◆ **Exercise**
Repeat every entry word for word; omit all pictures.

Extracted data: Begin

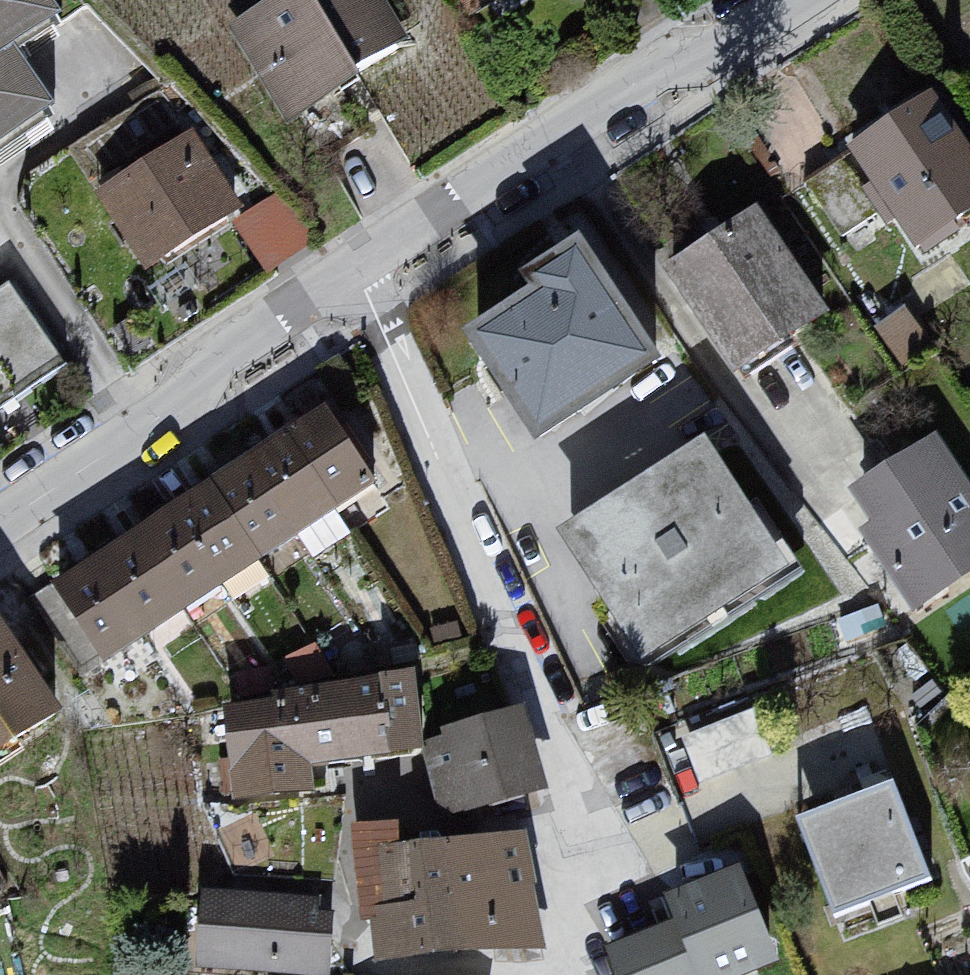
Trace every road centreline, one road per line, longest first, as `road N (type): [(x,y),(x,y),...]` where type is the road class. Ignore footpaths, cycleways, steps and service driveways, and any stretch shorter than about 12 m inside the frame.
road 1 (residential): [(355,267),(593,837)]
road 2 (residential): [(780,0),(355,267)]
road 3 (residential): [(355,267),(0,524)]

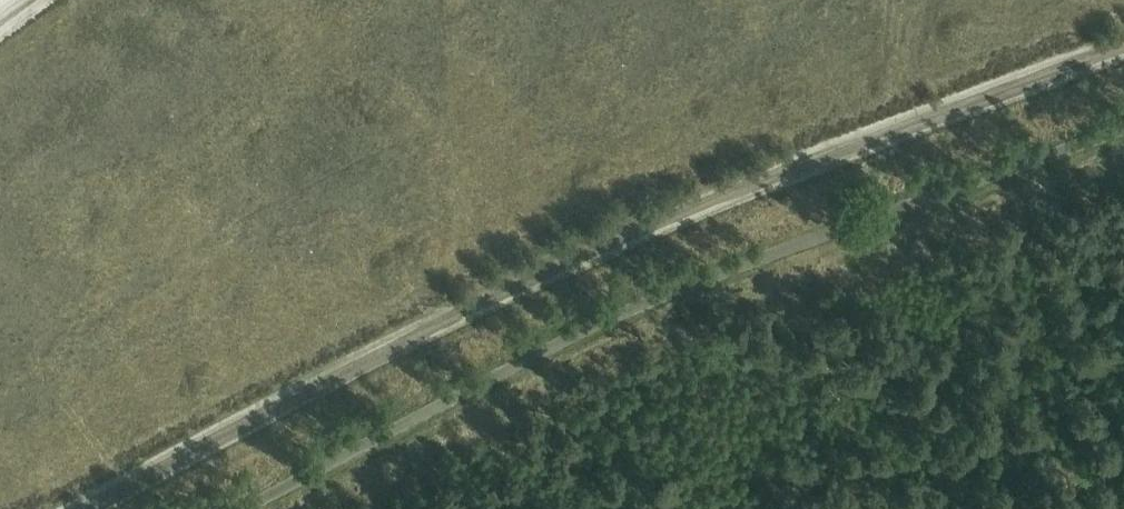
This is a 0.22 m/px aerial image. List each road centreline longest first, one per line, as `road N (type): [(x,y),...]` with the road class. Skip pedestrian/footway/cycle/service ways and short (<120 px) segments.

Extracted data: End

◆ **Exercise solution**
Trace every road centreline, one road per line, longest first, as `road N (type): [(x,y),(x,y),...]` where type is the road class. Ignore footpaths, cycleways, steps and service driveways, and any stretch shorter than about 12 m inside the frame.
road 1 (residential): [(355,267),(593,837)]
road 2 (residential): [(780,0),(355,267)]
road 3 (residential): [(355,267),(0,524)]

This is a 0.22 m/px aerial image. List each road centreline longest first, one per line, as `road N (type): [(x,y),...]` with the road class. Skip pedestrian/footway/cycle/service ways and short (<120 px) segments.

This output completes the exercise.